● Data to process:
-*-

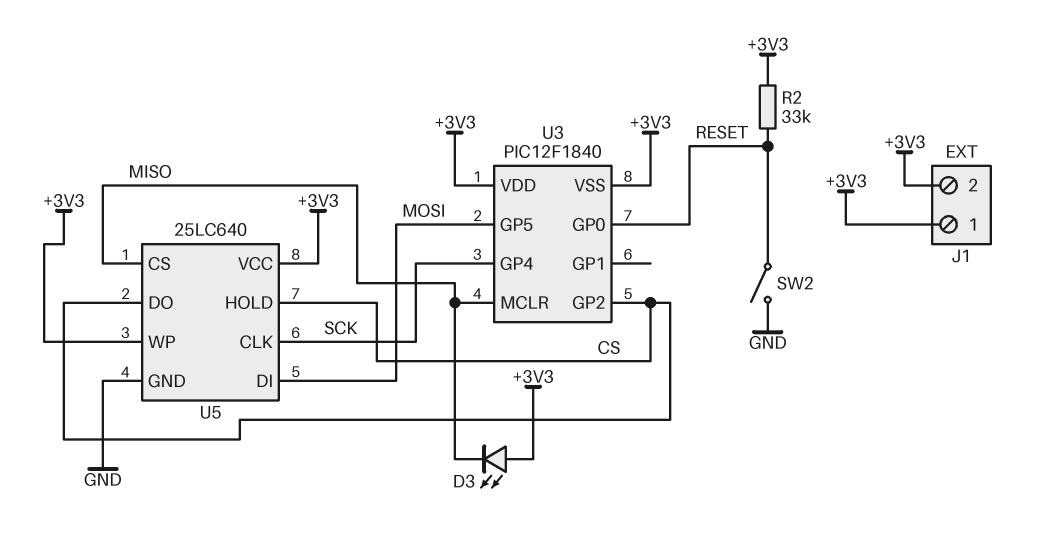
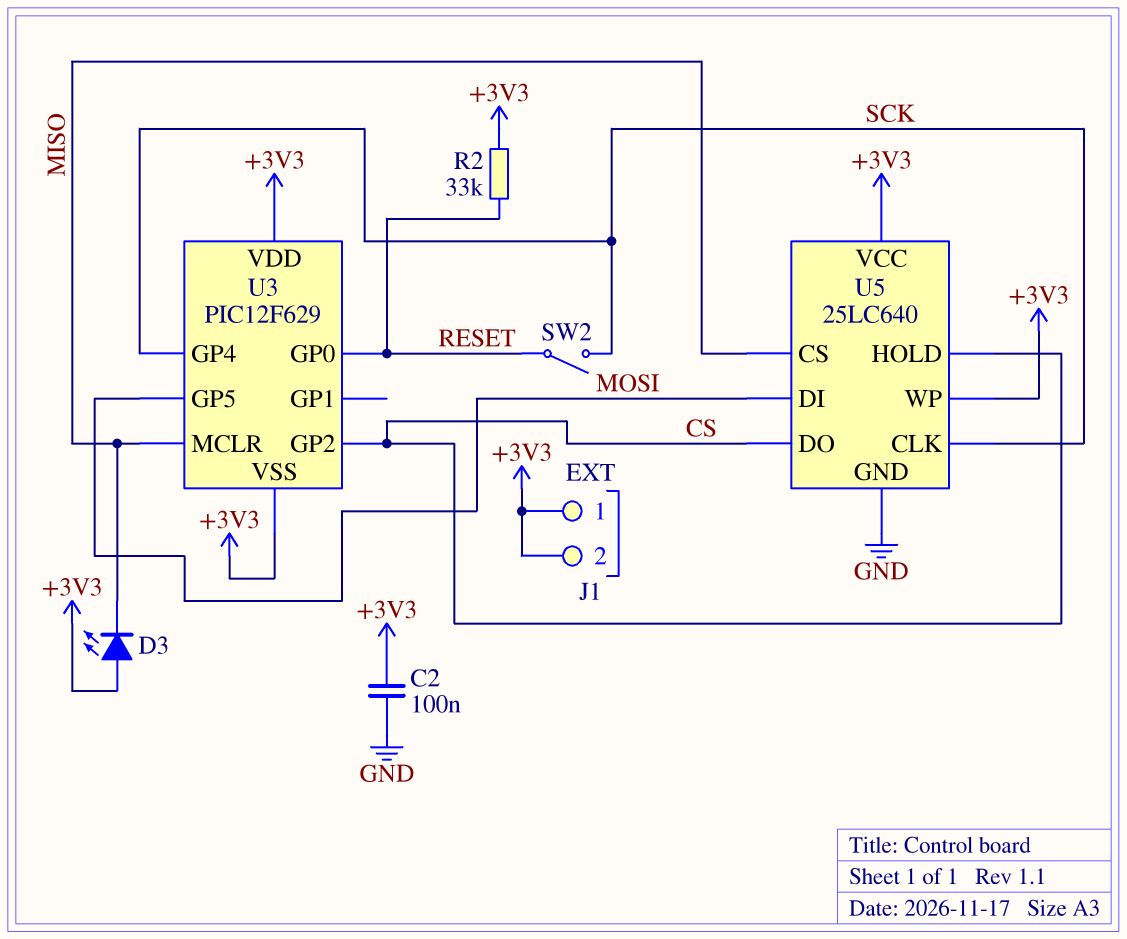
C2: none -> 100nF (+3V3, GND)
SW2: switch (GND, RESET) -> switch (RESET, SCK)
U3: PIC12F1840 -> PIC12F629

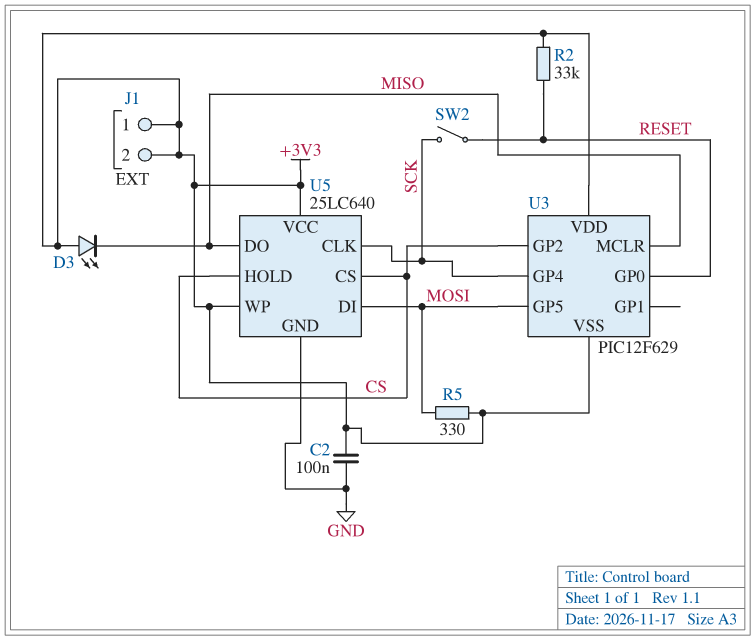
R5: none -> 330 (+3V3, MOSI)
U5 pin CS: MISO -> CS
U5 pin DO: CS -> MISO

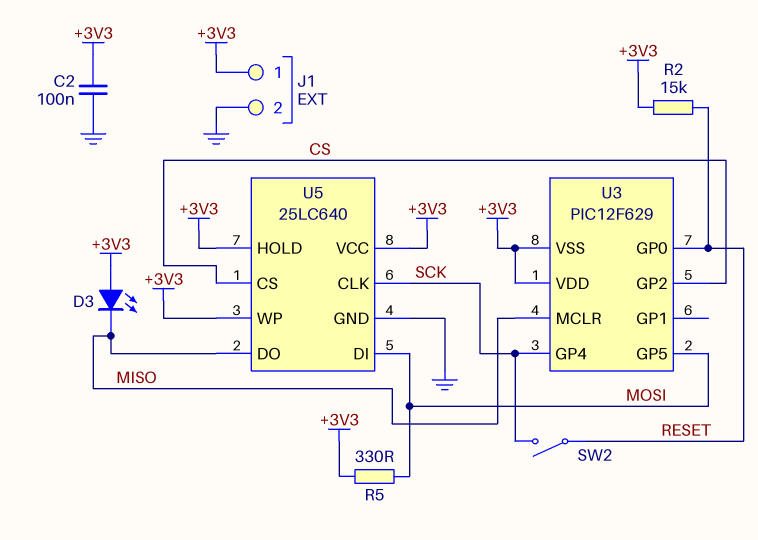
J1 pin 2: +3V3 -> GND
R2: 33k (+3V3, RESET) -> 15k (+3V3, RESET)
U5 pin HOLD: CS -> +3V3

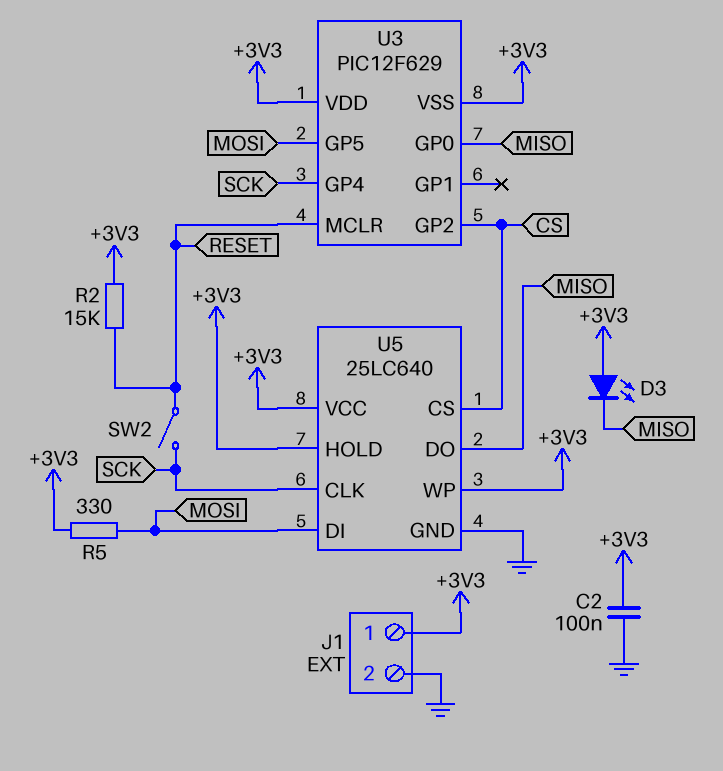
U3 pin GP0: RESET -> MISO
U3 pin MCLR: MISO -> RESET

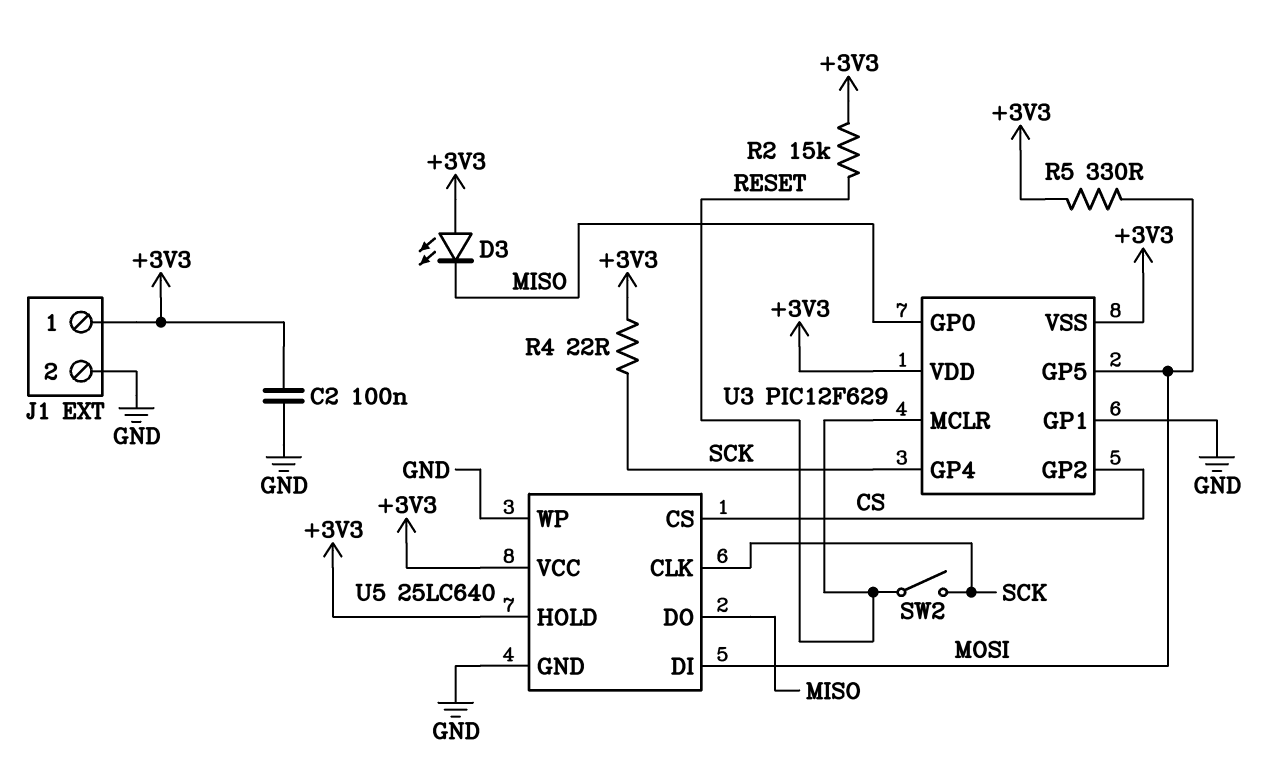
R4: none -> 22 (+3V3, SCK)
U3 pin GP1: none -> GND
U5 pin WP: +3V3 -> GND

-*-

● Your assignment:
The expected output is the lines from the line that contains "SW2: switch (GND, RESET)" through the last line of the material, reproduced exactly, with both ends present and pictures absent.

● Exercise response:
SW2: switch (GND, RESET) -> switch (RESET, SCK)
U3: PIC12F1840 -> PIC12F629

R5: none -> 330 (+3V3, MOSI)
U5 pin CS: MISO -> CS
U5 pin DO: CS -> MISO

J1 pin 2: +3V3 -> GND
R2: 33k (+3V3, RESET) -> 15k (+3V3, RESET)
U5 pin HOLD: CS -> +3V3

U3 pin GP0: RESET -> MISO
U3 pin MCLR: MISO -> RESET

R4: none -> 22 (+3V3, SCK)
U3 pin GP1: none -> GND
U5 pin WP: +3V3 -> GND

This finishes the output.